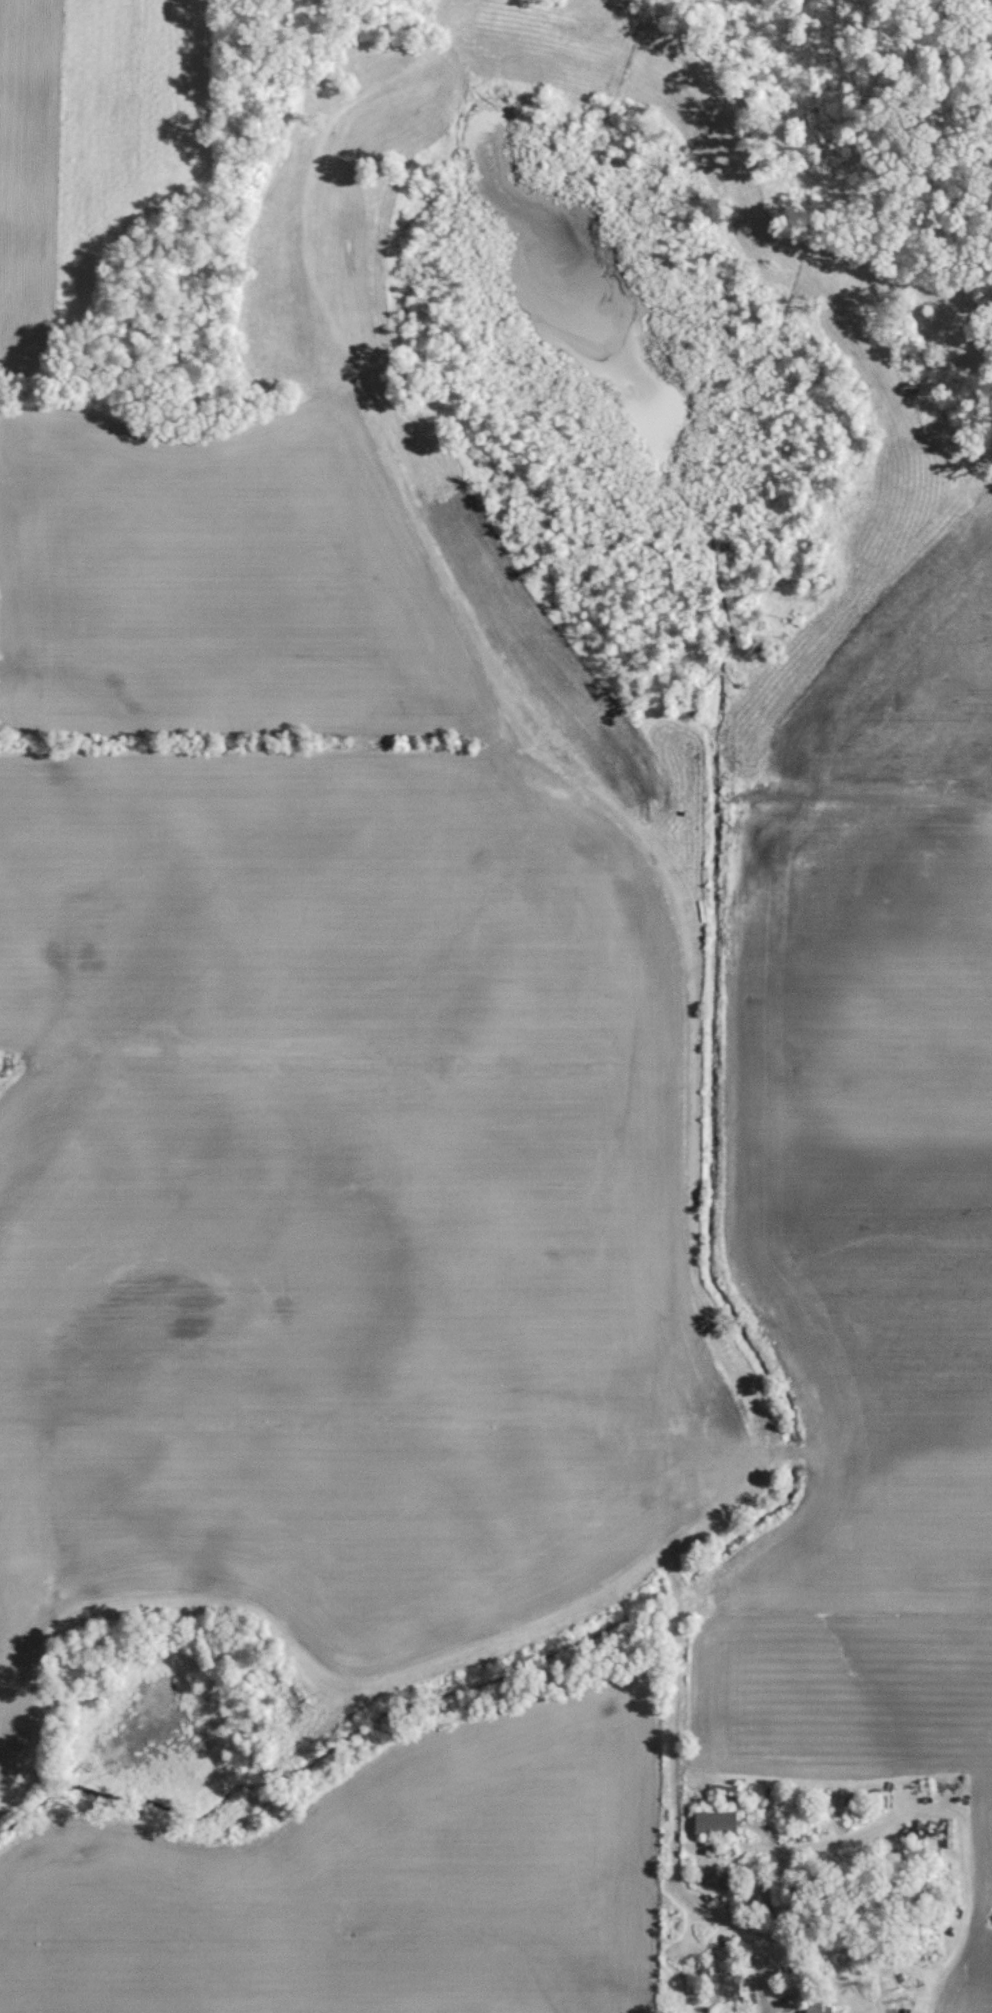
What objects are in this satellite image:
building: (712, 1821)
building: (754, 1892)
road: (772, 1932)
building: (717, 1982)
building: (815, 2005)

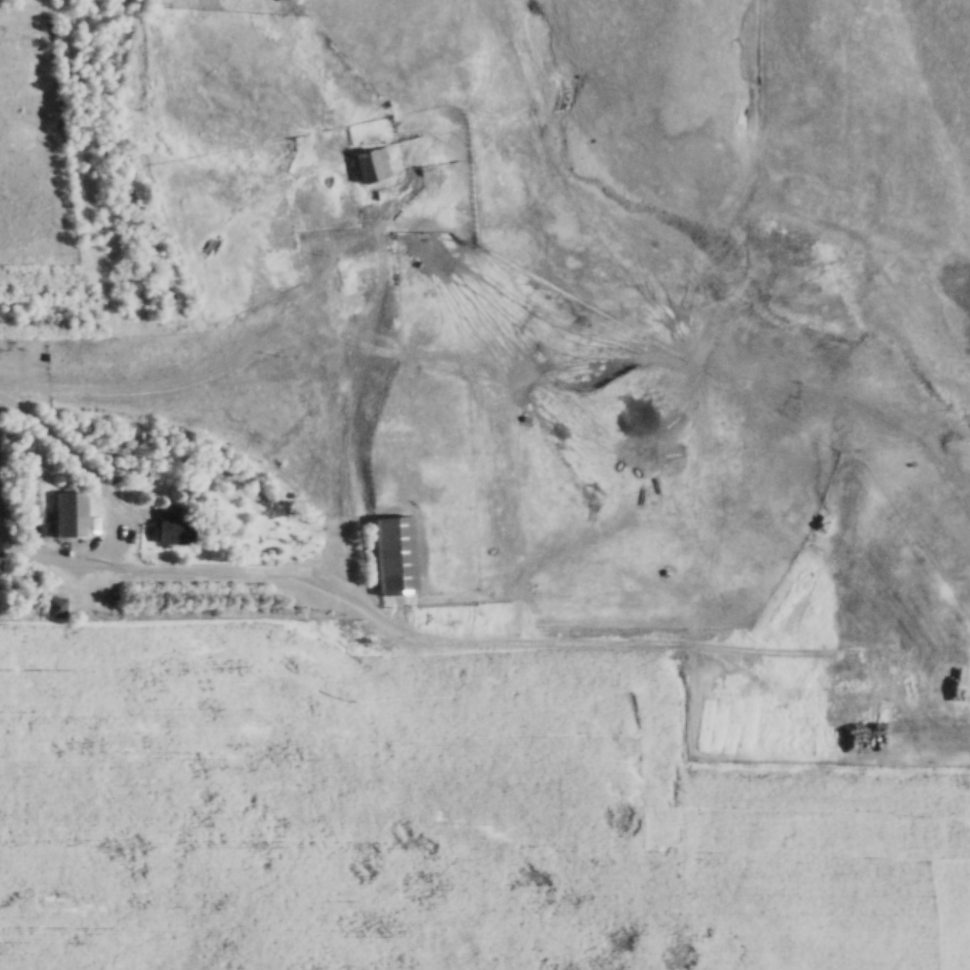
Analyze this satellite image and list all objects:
building: (372, 167)
building: (362, 265)
building: (71, 516)
building: (173, 525)
building: (395, 556)
building: (54, 608)

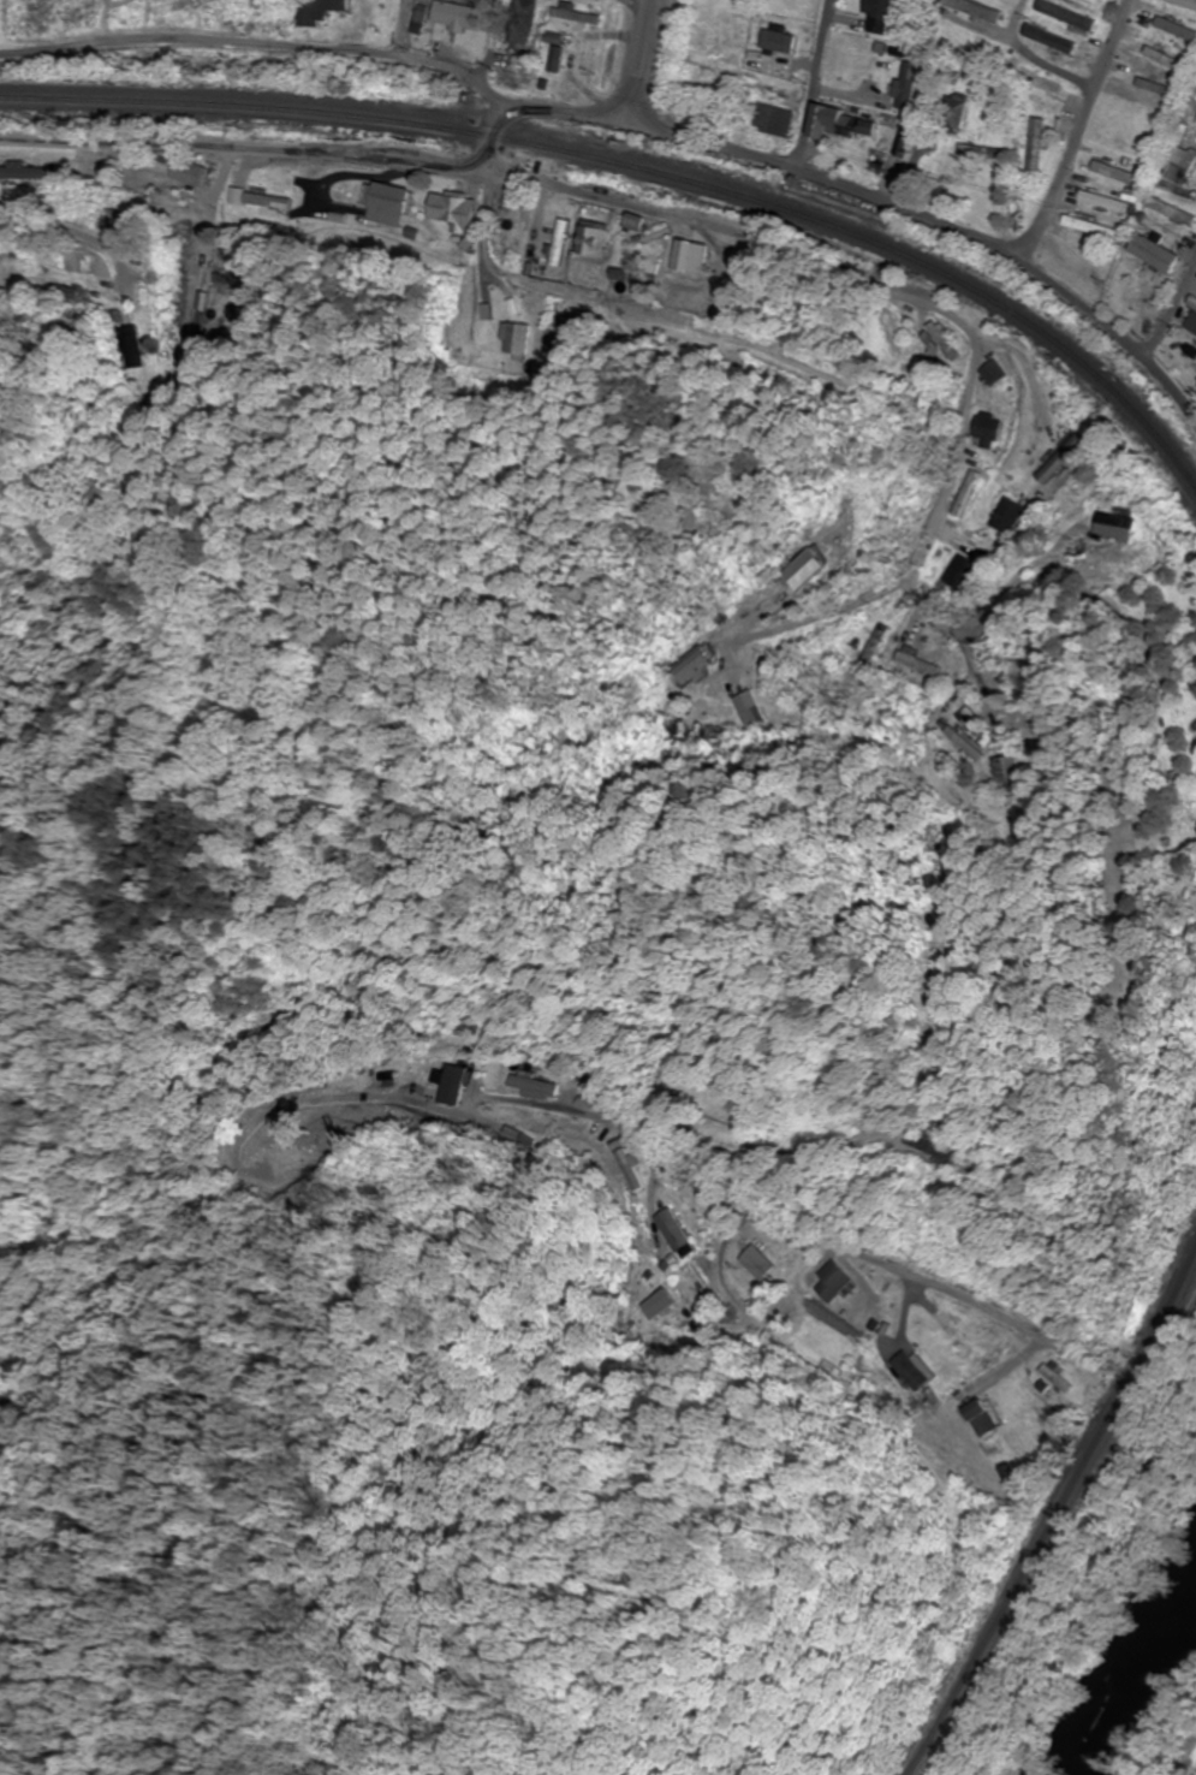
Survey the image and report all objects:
building: (1103, 1)
building: (1186, 3)
building: (979, 9)
building: (315, 11)
building: (575, 13)
building: (455, 15)
building: (1070, 15)
building: (524, 16)
building: (881, 16)
road: (402, 28)
building: (1178, 28)
building: (1053, 39)
road: (485, 40)
building: (778, 41)
building: (550, 52)
building: (1165, 54)
road: (1037, 57)
road: (635, 62)
building: (508, 81)
building: (908, 87)
building: (1159, 87)
road: (812, 88)
building: (1043, 88)
building: (1139, 113)
building: (772, 120)
building: (844, 124)
road: (633, 128)
road: (1079, 130)
road: (906, 134)
road: (495, 145)
building: (1036, 148)
building: (881, 155)
building: (1181, 165)
road: (389, 170)
building: (17, 173)
building: (189, 173)
building: (1116, 173)
railway: (645, 176)
building: (274, 192)
building: (388, 200)
building: (1104, 201)
building: (451, 211)
building: (1172, 211)
building: (1090, 227)
building: (594, 239)
building: (1153, 252)
building: (692, 258)
road: (230, 279)
road: (1169, 312)
road: (736, 322)
building: (517, 341)
building: (940, 341)
building: (130, 347)
road: (971, 359)
building: (989, 373)
building: (983, 430)
building: (1058, 460)
building: (963, 494)
building: (1006, 516)
building: (1115, 527)
building: (961, 574)
building: (918, 661)
building: (756, 709)
building: (714, 712)
building: (966, 744)
building: (1007, 775)
building: (1169, 788)
building: (914, 1149)
building: (675, 1234)
building: (759, 1263)
building: (833, 1282)
road: (978, 1306)
building: (672, 1308)
building: (914, 1371)
building: (1050, 1376)
building: (980, 1419)
railway: (1052, 1507)
river: (1135, 1683)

··········

From the entries above, extract every line where the word "objects" appears.

What objects are in this satellite image:
Analyze this satellite image and list all objects:
Survey the image and report all objects:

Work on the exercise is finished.